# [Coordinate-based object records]

- - - - - - -

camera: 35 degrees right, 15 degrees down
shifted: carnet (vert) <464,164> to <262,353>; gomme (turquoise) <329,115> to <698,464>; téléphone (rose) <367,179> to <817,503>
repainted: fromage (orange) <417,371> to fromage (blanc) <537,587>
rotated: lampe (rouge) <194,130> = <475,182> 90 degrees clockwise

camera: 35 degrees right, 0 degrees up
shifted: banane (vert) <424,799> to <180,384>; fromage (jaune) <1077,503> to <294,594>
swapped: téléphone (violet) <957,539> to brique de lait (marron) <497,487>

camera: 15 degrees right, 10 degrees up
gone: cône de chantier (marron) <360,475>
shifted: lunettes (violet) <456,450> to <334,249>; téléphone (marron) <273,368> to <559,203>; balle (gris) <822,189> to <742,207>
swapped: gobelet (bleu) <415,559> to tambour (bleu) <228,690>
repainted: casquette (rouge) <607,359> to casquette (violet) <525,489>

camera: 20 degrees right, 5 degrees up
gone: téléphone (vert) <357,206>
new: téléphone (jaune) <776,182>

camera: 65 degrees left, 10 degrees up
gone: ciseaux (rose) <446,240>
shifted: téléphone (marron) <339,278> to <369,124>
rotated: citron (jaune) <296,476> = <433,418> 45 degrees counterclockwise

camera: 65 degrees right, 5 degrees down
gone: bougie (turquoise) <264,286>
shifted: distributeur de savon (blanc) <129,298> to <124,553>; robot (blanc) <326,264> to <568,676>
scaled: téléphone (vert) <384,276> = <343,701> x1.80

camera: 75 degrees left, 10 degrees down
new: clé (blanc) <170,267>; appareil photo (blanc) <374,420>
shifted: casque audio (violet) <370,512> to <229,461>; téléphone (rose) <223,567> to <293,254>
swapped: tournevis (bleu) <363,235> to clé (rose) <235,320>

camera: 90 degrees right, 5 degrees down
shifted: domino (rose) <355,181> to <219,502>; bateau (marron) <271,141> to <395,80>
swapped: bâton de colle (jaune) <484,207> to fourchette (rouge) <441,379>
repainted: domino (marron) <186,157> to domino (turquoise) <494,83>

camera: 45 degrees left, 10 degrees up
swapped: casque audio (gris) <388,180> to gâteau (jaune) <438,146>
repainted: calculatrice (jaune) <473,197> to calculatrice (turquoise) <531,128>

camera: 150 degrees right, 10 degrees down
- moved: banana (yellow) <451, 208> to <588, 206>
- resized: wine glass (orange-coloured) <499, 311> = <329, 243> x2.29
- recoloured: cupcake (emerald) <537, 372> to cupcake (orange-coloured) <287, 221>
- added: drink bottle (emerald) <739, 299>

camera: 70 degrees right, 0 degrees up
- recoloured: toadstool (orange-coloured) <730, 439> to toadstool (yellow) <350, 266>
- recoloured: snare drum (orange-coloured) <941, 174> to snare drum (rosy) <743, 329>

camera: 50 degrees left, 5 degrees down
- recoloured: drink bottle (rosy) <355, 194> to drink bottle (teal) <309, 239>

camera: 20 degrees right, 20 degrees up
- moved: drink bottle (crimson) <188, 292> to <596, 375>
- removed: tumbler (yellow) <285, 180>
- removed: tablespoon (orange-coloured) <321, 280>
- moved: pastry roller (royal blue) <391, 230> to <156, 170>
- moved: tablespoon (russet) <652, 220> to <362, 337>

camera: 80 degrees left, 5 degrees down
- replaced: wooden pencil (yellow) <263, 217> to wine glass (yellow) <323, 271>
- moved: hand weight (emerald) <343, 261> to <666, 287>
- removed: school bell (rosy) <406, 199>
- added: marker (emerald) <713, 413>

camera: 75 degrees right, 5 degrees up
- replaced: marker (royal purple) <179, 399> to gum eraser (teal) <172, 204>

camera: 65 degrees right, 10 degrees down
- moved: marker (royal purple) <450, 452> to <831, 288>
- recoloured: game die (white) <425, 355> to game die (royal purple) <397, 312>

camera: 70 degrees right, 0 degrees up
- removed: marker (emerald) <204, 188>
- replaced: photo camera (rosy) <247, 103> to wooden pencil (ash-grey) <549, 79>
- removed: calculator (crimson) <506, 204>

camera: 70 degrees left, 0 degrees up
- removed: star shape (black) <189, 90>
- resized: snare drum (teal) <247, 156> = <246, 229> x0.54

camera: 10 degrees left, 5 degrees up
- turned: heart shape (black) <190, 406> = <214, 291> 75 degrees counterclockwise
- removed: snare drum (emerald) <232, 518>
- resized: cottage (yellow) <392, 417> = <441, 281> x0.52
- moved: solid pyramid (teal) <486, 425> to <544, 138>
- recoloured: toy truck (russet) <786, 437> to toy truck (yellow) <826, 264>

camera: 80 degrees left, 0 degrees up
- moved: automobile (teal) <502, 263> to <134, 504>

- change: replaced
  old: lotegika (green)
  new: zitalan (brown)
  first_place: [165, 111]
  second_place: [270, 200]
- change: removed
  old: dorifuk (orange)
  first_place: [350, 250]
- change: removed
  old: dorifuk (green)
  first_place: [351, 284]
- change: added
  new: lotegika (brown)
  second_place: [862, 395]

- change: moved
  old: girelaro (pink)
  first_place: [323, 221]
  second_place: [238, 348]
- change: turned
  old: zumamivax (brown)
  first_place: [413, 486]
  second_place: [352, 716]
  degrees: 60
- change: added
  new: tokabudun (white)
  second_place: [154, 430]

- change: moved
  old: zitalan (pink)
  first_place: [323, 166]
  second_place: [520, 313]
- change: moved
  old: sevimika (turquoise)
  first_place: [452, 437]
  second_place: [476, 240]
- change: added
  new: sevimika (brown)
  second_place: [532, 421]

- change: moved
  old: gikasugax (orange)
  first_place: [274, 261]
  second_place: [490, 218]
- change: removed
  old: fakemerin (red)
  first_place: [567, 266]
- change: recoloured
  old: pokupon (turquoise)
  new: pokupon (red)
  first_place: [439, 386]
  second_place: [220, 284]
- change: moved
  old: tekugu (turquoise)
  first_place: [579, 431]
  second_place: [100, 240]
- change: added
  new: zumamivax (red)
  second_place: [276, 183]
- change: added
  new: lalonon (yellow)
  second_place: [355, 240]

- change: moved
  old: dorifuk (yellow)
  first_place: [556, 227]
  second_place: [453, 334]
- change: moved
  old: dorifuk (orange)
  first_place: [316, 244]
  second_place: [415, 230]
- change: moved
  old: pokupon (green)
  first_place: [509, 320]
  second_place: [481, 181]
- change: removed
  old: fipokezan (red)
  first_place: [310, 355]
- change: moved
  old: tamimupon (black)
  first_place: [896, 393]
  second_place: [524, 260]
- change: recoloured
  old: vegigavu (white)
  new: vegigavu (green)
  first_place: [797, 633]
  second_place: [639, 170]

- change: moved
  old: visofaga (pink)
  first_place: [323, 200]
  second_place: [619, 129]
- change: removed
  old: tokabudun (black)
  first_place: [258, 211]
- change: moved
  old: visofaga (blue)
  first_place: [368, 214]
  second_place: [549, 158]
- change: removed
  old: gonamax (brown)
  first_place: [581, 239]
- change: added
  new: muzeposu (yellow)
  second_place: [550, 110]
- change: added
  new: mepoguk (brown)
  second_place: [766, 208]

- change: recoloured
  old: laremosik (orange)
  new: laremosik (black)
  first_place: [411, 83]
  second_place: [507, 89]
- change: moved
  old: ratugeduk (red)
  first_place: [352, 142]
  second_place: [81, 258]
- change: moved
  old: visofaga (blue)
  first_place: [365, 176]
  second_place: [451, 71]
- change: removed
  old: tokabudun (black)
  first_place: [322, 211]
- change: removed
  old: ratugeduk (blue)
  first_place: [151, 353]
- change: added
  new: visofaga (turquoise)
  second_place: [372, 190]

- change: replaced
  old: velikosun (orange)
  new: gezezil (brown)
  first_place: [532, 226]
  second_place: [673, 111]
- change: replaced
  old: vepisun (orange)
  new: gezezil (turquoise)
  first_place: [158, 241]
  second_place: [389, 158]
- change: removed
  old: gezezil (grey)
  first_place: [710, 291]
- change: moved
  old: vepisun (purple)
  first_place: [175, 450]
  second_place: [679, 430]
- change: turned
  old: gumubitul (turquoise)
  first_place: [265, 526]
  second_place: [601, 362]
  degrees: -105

- - - - - - -

# [Your objective]
The lines above starting at the one that contains "old: dorifuk (green)" and ending at the one that contains "new: lotegika (brown)" must be transcribed exactly, and no other lines may appear.

# [Answer space]
  old: dorifuk (green)
  first_place: [351, 284]
- change: added
  new: lotegika (brown)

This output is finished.